→ **MATERIAL TO PROCESS**
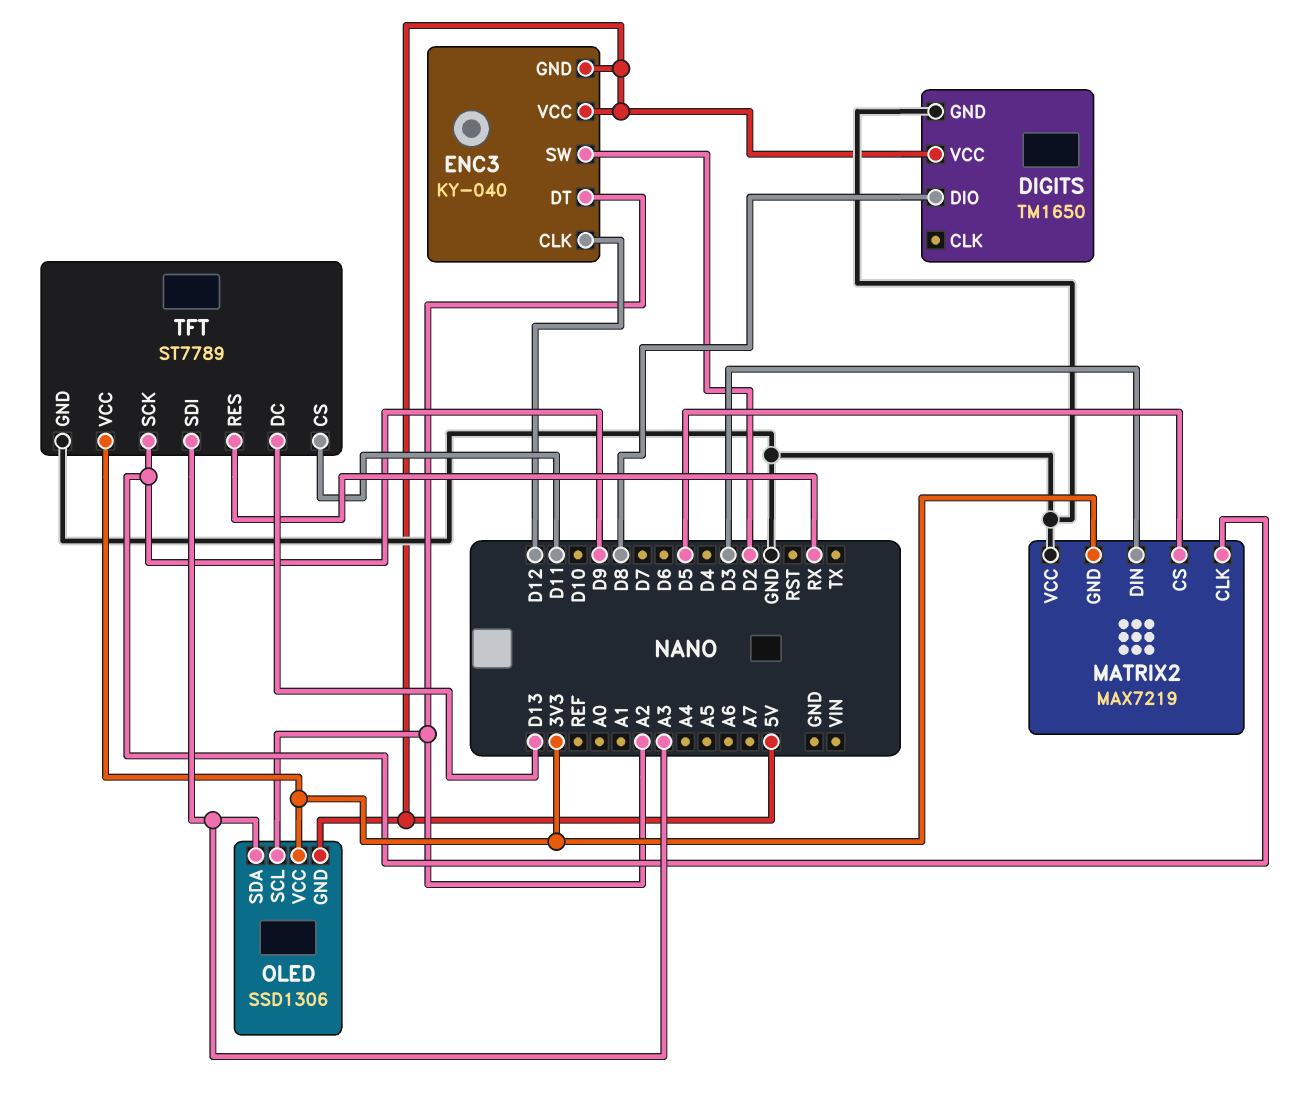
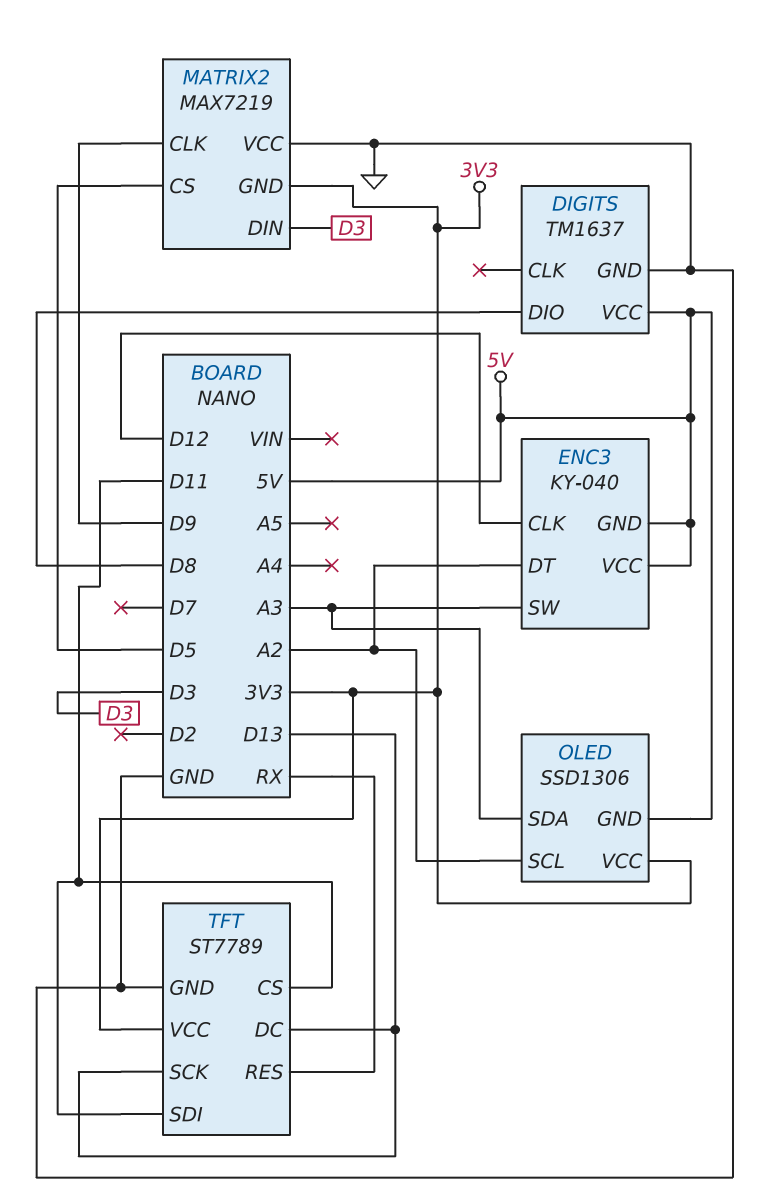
DIGITS: TM1650 -> TM1637
ENC3 pin SW: D2 -> A3
TFT pin SCK: D9 -> D13
TFT pin SDI: A3 -> D11

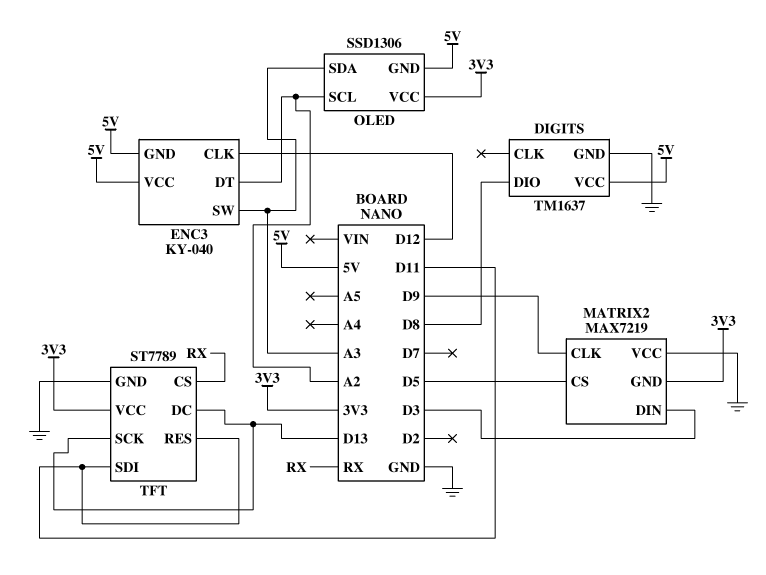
TFT pin CS: D11 -> RX
TFT pin RES: RX -> D11

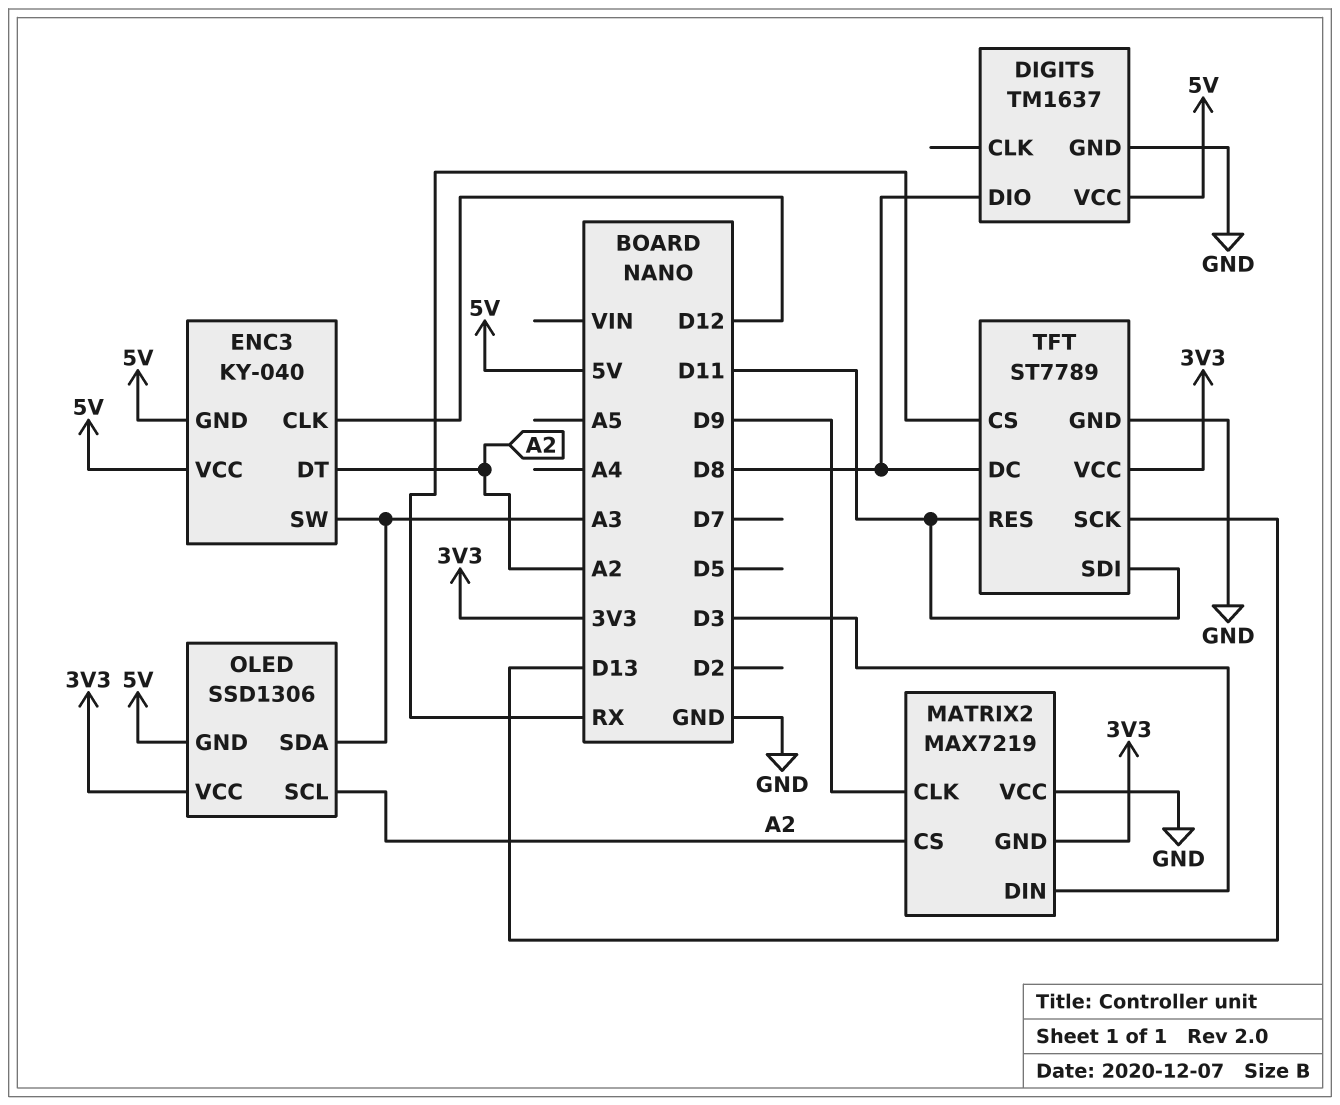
MATRIX2 pin CS: D5 -> A2
TFT pin DC: D13 -> D8

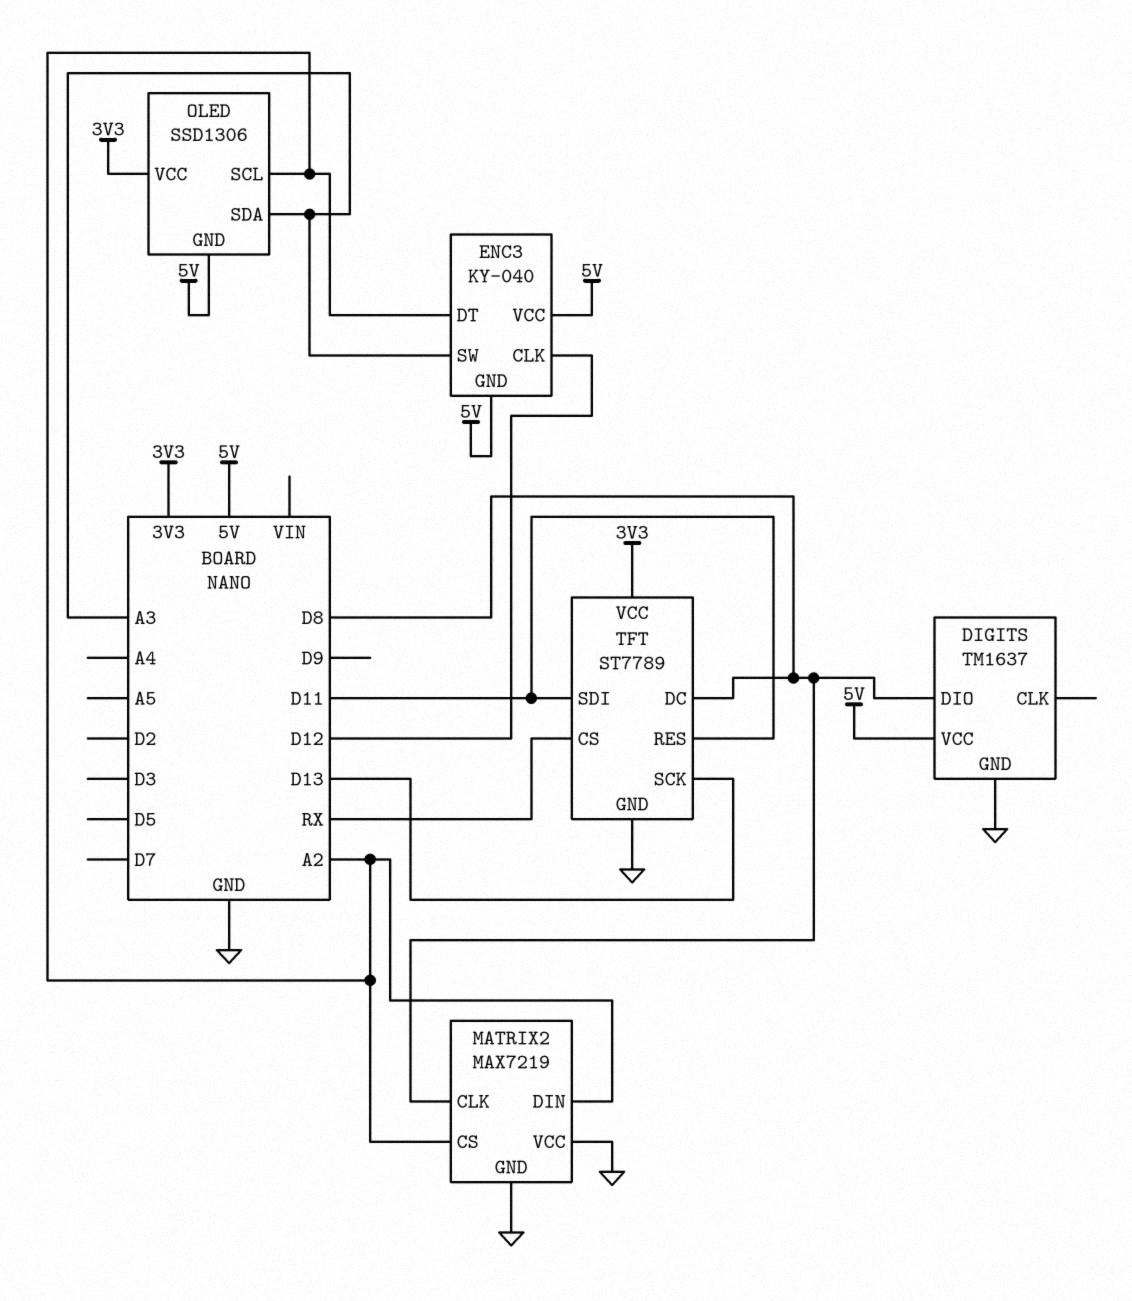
MATRIX2 pin CLK: D9 -> D8
MATRIX2 pin DIN: D3 -> A2
MATRIX2 pin GND: 3V3 -> GND

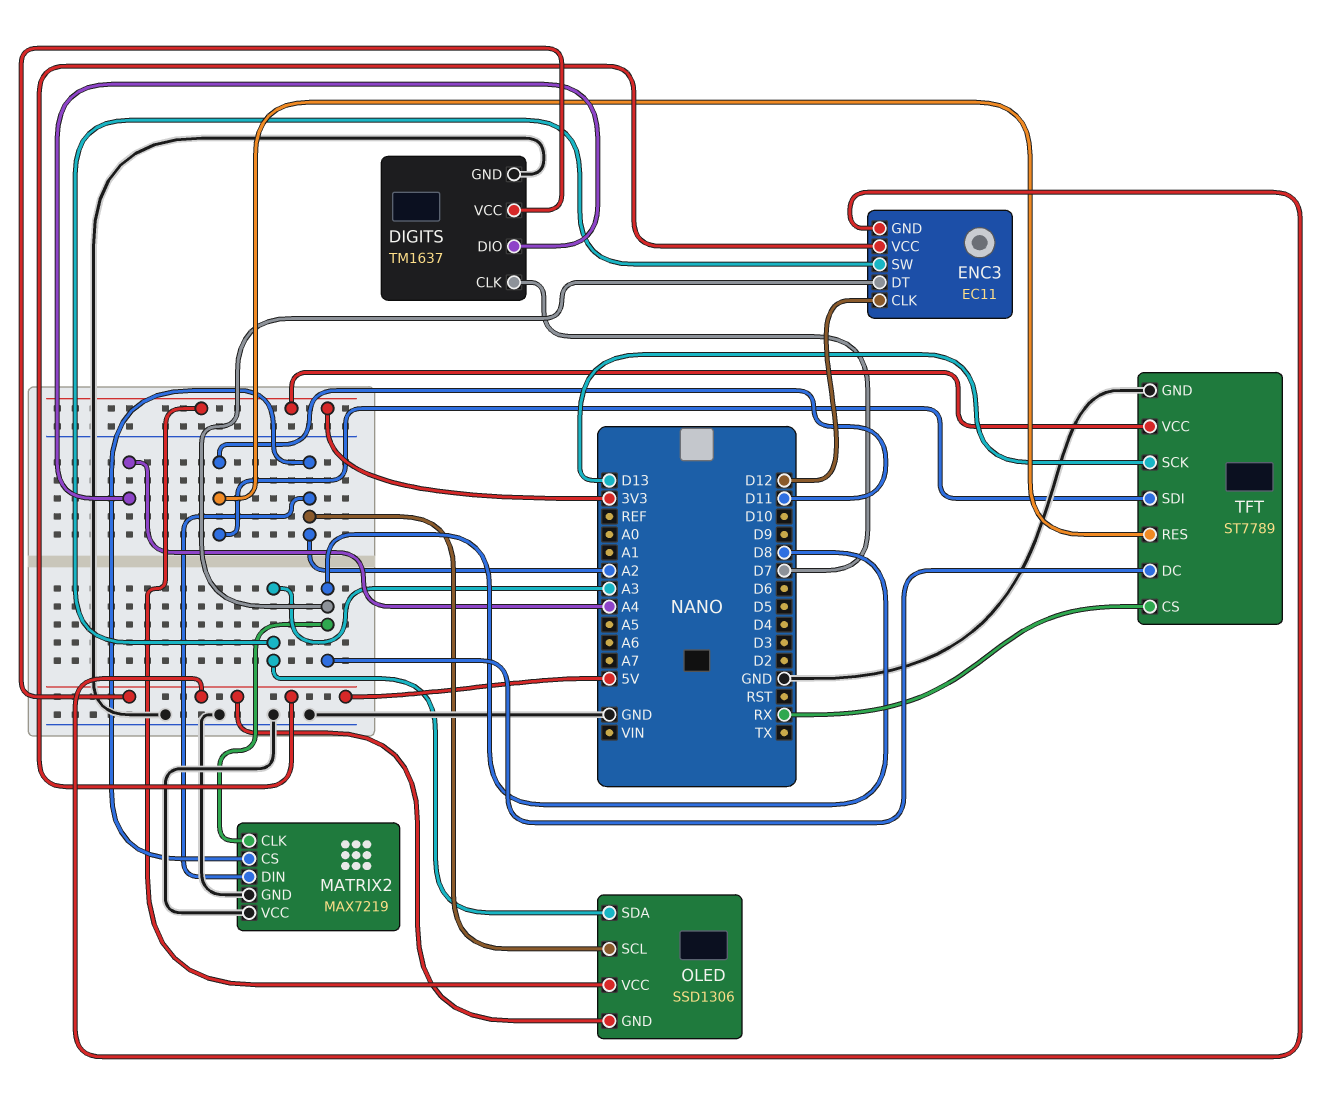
DIGITS pin CLK: none -> D7
DIGITS pin DIO: D8 -> A4
ENC3: KY-040 -> EC11
ENC3 pin DT: A2 -> D8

→ **TASK GOAL**
Wherever "DIGITS" occurs in the records above, copy the line it sits in.

→ **YOUR SOLUTION**
DIGITS: TM1650 -> TM1637
DIGITS pin CLK: none -> D7
DIGITS pin DIO: D8 -> A4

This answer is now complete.